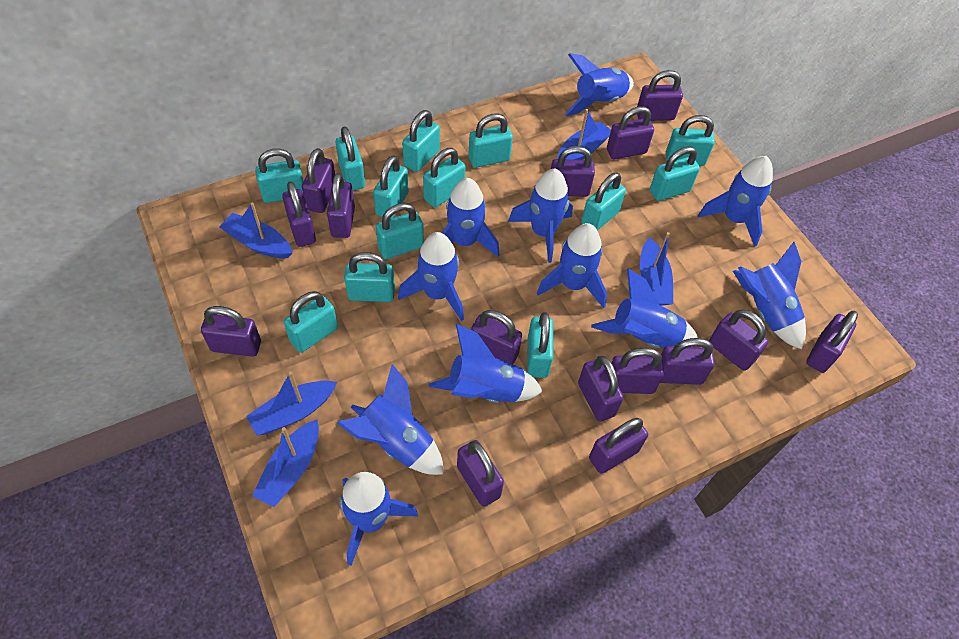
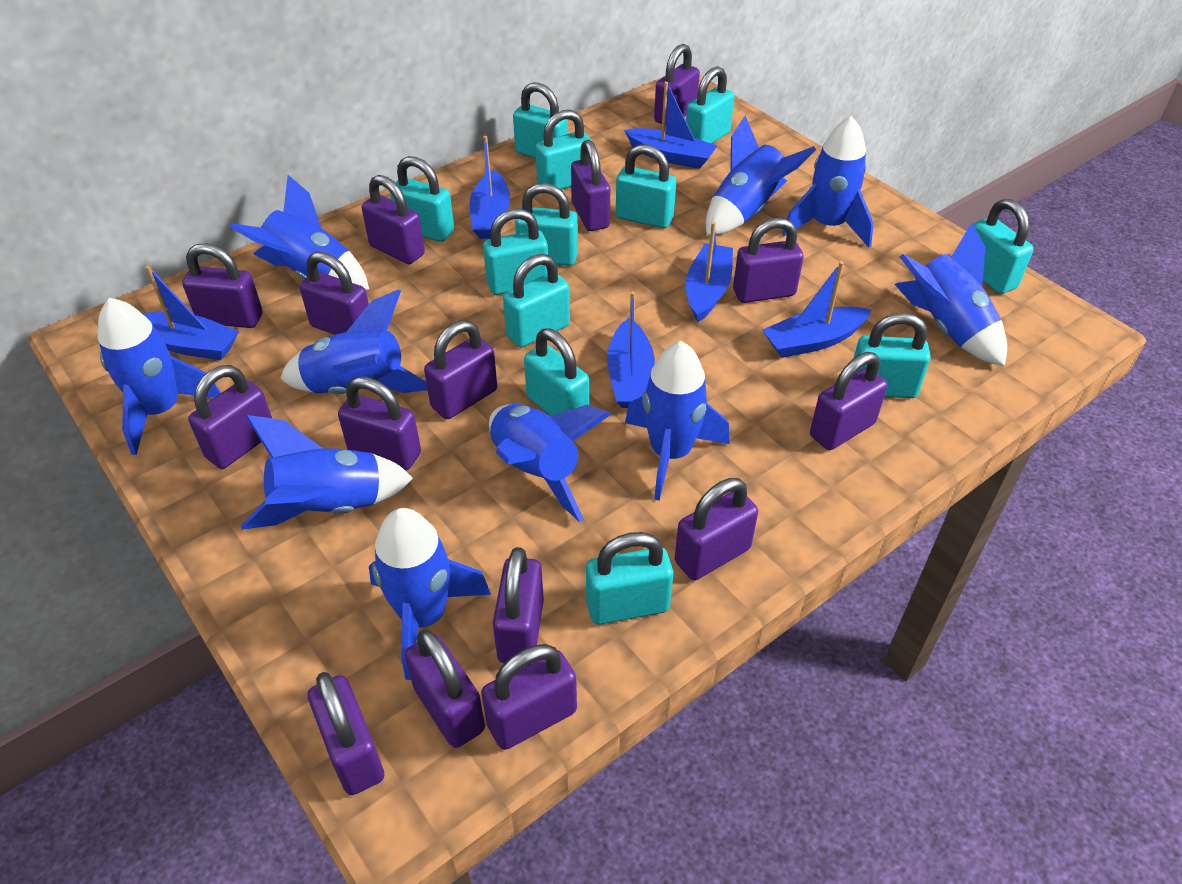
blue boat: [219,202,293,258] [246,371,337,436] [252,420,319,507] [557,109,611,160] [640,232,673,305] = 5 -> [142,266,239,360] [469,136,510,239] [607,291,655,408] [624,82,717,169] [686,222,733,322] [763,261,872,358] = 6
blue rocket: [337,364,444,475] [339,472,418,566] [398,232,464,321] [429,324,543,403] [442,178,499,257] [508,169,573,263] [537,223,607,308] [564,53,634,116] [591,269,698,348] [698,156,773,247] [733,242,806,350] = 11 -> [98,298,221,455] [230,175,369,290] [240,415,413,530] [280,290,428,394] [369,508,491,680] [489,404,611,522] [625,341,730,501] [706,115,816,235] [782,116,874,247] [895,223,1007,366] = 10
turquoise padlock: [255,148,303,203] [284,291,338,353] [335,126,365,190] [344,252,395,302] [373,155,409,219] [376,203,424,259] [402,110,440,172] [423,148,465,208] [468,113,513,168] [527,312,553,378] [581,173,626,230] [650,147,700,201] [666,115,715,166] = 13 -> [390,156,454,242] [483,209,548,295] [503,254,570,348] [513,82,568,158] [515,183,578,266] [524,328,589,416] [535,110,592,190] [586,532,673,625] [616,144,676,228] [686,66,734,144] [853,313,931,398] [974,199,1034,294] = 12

#####

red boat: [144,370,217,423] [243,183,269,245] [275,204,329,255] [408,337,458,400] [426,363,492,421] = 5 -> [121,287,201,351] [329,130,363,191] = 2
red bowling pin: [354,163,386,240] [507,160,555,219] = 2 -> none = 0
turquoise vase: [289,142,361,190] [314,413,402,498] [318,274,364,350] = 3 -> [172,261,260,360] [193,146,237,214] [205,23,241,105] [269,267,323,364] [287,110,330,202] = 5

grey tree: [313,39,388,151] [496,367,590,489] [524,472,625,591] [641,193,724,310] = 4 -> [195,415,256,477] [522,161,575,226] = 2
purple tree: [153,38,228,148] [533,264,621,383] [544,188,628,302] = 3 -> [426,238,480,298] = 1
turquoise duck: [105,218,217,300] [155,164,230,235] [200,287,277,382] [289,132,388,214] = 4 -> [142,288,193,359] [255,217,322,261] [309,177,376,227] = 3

#####

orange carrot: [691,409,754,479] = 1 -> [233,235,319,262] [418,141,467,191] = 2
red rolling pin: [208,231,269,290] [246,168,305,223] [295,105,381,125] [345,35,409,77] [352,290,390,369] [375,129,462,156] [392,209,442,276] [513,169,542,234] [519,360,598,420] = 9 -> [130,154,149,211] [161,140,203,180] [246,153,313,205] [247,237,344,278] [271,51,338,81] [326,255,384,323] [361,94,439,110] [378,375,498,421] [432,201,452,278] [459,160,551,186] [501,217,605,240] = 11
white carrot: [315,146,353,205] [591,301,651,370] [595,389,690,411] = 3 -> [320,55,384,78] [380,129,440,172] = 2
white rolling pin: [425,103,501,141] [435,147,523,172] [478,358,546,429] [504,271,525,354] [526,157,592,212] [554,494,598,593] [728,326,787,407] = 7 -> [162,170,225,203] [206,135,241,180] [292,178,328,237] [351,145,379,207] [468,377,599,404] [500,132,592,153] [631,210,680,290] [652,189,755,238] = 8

#####

--- Work instruction ---
Transcribe the lines above between the line holding "grey tree: [313,39,388,151]" and the line holding "turquoise duck: [105,218,217,300]", inclusive, exactly as they stand and with nothing added.

--- Solved problem ---
grey tree: [313,39,388,151] [496,367,590,489] [524,472,625,591] [641,193,724,310] = 4 -> [195,415,256,477] [522,161,575,226] = 2
purple tree: [153,38,228,148] [533,264,621,383] [544,188,628,302] = 3 -> [426,238,480,298] = 1
turquoise duck: [105,218,217,300] [155,164,230,235] [200,287,277,382] [289,132,388,214] = 4 -> [142,288,193,359] [255,217,322,261] [309,177,376,227] = 3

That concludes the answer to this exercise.